- **STATED EXERCISE**: From the rows below, copy out only the lines that contain the string "kern".

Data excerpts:
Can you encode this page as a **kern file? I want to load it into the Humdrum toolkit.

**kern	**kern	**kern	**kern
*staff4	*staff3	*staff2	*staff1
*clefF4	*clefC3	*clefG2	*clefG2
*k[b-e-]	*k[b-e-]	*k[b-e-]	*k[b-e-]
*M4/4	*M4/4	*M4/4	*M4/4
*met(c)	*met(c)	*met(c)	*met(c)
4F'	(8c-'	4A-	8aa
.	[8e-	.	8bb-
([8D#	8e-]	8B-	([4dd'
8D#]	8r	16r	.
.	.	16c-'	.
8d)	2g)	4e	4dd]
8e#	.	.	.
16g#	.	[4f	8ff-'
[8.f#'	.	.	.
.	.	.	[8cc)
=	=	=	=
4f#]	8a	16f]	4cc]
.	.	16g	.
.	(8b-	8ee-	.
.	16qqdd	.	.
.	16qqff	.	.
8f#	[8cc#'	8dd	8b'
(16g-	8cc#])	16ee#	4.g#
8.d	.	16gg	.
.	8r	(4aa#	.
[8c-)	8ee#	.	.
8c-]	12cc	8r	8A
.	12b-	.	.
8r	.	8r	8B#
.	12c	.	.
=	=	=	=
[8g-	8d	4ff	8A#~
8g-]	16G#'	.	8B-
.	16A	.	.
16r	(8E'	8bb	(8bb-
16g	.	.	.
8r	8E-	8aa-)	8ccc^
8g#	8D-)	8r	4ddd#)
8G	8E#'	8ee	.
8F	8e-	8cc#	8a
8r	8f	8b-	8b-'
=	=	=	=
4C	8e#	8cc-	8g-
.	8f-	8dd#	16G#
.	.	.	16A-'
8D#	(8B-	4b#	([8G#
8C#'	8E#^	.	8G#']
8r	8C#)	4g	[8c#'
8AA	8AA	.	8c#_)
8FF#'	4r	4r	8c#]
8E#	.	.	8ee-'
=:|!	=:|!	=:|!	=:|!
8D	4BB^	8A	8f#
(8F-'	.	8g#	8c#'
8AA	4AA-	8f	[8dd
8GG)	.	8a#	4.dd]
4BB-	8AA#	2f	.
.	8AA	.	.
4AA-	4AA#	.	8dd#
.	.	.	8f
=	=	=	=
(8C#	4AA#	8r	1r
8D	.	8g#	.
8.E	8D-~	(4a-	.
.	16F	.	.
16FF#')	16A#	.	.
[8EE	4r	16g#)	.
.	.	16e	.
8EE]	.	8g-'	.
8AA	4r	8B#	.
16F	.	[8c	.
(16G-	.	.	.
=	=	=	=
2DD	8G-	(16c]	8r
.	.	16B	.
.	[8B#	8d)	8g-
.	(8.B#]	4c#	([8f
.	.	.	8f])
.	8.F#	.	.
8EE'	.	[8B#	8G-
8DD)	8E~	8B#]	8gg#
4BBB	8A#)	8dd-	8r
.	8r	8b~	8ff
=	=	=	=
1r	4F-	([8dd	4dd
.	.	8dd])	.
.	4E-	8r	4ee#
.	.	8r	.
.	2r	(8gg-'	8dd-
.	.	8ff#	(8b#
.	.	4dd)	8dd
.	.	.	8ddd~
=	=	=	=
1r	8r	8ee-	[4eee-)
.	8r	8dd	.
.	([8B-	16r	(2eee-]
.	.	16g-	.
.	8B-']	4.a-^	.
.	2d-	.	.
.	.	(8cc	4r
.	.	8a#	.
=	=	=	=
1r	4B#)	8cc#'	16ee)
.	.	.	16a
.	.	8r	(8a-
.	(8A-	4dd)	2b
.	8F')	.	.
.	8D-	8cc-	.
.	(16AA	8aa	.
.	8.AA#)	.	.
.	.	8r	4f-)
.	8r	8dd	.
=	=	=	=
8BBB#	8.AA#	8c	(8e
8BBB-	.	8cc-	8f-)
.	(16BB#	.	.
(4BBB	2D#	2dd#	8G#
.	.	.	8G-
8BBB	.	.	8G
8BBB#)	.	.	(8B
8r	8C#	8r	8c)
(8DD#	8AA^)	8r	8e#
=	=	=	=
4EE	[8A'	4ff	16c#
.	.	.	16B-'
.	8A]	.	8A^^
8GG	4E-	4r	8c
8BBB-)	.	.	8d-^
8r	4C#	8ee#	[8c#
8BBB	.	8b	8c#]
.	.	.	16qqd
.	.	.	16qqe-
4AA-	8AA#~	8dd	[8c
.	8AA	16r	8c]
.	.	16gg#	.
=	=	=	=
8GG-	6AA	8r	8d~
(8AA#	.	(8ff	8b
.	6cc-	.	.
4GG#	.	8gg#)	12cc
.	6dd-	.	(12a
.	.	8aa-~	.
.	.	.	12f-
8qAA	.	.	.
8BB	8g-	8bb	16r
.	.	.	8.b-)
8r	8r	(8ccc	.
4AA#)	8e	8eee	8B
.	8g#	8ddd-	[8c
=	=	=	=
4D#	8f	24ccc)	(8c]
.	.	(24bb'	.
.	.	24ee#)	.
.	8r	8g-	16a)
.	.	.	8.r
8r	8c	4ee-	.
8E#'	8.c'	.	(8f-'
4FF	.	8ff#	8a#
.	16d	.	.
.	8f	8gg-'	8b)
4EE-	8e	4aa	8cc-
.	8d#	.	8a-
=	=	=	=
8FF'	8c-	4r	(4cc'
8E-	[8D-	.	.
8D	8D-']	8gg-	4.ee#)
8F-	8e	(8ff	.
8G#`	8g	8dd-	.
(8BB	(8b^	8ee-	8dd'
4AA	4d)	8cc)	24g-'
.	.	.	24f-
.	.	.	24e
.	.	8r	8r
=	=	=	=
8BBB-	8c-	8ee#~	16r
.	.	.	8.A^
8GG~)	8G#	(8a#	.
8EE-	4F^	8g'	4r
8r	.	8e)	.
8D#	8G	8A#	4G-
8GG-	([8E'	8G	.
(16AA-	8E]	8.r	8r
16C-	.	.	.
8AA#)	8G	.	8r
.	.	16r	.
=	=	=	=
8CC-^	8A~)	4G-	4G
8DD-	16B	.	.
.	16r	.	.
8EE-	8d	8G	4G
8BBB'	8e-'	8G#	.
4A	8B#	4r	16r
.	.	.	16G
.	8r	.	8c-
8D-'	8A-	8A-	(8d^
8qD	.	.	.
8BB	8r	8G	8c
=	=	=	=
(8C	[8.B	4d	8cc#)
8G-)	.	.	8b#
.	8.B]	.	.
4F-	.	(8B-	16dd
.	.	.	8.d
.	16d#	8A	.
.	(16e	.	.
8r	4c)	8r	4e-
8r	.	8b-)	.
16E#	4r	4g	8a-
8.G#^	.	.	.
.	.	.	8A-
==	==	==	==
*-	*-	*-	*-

- **EXERCISE OUTPUT**:
Can you encode this page as a **kern file? I want to load it into the Humdrum toolkit.
**kern	**kern	**kern	**kern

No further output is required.